━━ Dataset content ━━

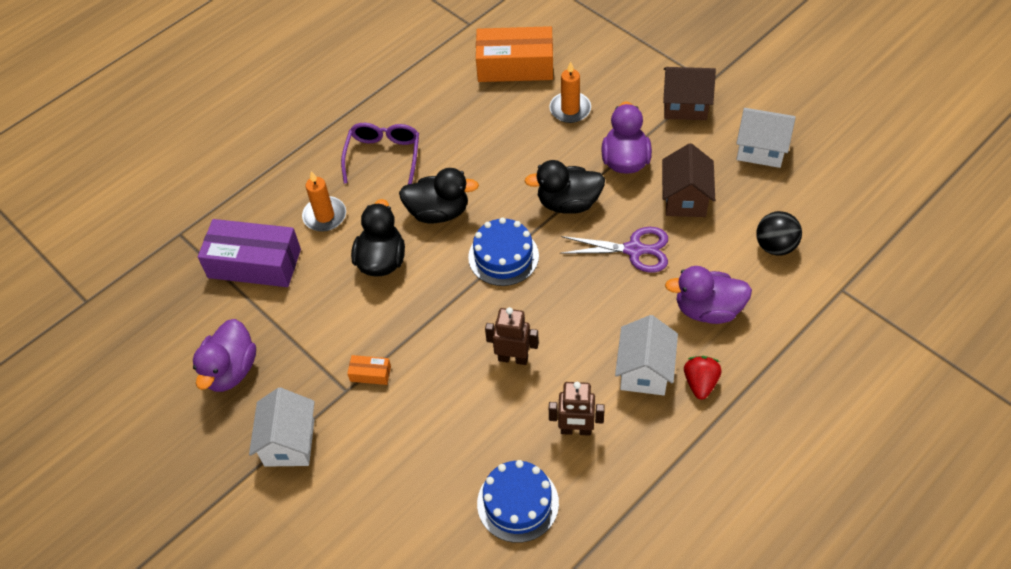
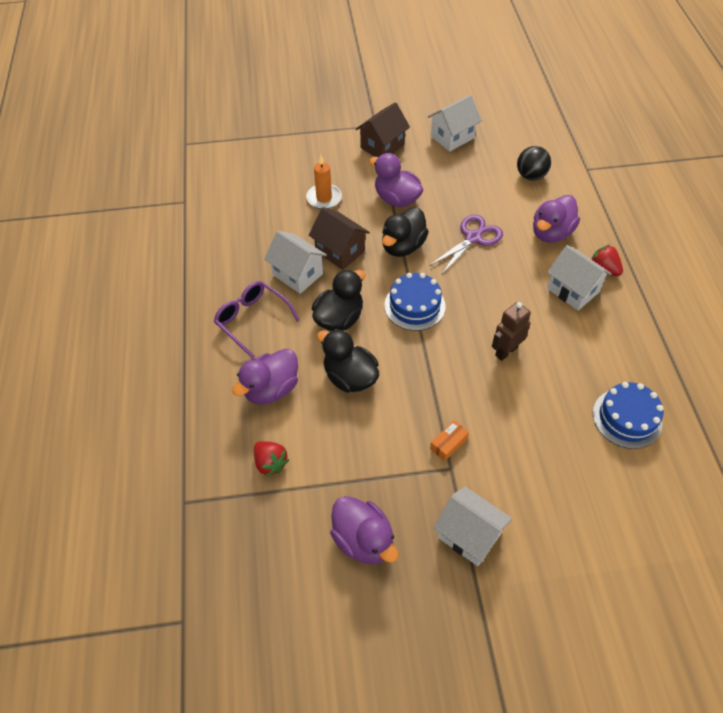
camera: 55 degrees left, 0 degrees up
purple box [198,219,301,287] -> red strawberry [254,441,289,477]
orange candle [302,171,346,232] -> purple duck [232,349,298,405]
orange box [476,26,553,82] -> none
brown robot [549,382,605,436] -> none
brown house [662,143,715,217] -> brown house moved to [309,207,370,270]
none -> white house [264,231,327,294]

━━━

Each entry should come back exactly as written, with its pictures omitted.

camera: 55 degrees left, 0 degrees up
purple box [198,219,301,287] -> red strawberry [254,441,289,477]
orange candle [302,171,346,232] -> purple duck [232,349,298,405]
orange box [476,26,553,82] -> none
brown robot [549,382,605,436] -> none
brown house [662,143,715,217] -> brown house moved to [309,207,370,270]
none -> white house [264,231,327,294]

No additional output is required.